■ WORK INSTRUCTION: The required result is an exact copy of the material from the line with "(611, 513) = (594, 387): none" through its final line, both ends included.

■ GIVEN ENTRIES:
▼
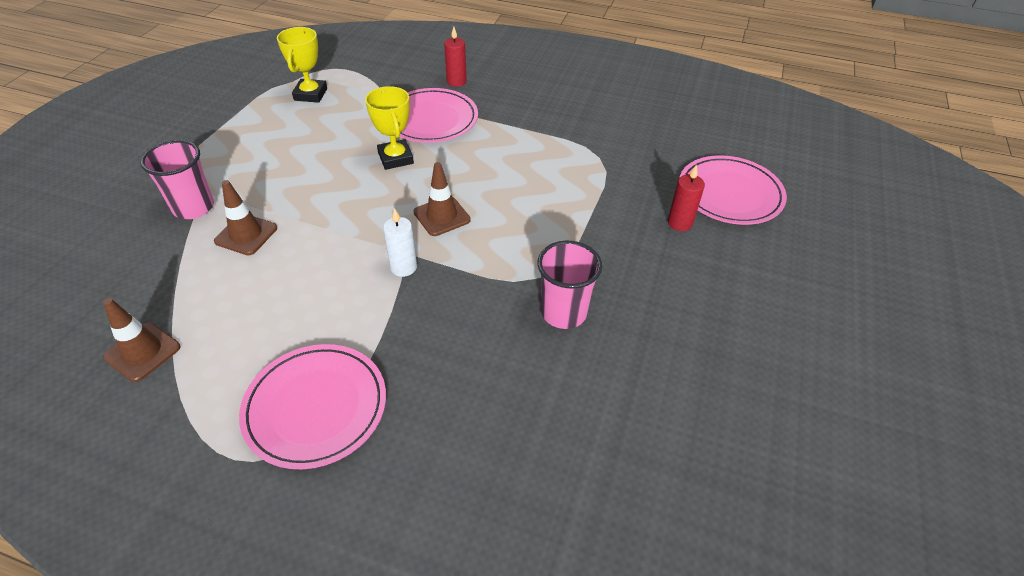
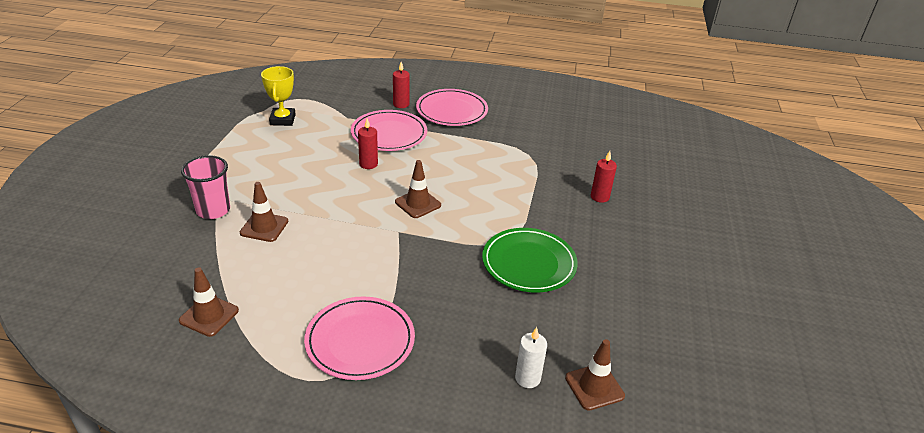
camera: 10 degrees left, 10 degrees down
(395, 158) = (368, 164): yellow trophy -> red candle
(403, 267) = (398, 241): white candle -> white candle (527, 378)
(563, 313) = (529, 263): pink cup -> green plate
(611, 513) = (594, 387): none -> brown traffic cone
(730, 194) = (632, 174): pink plate -> pink plate (452, 111)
▲
■ ANSWER TO THE PROBLEM:
(611, 513) = (594, 387): none -> brown traffic cone
(730, 194) = (632, 174): pink plate -> pink plate (452, 111)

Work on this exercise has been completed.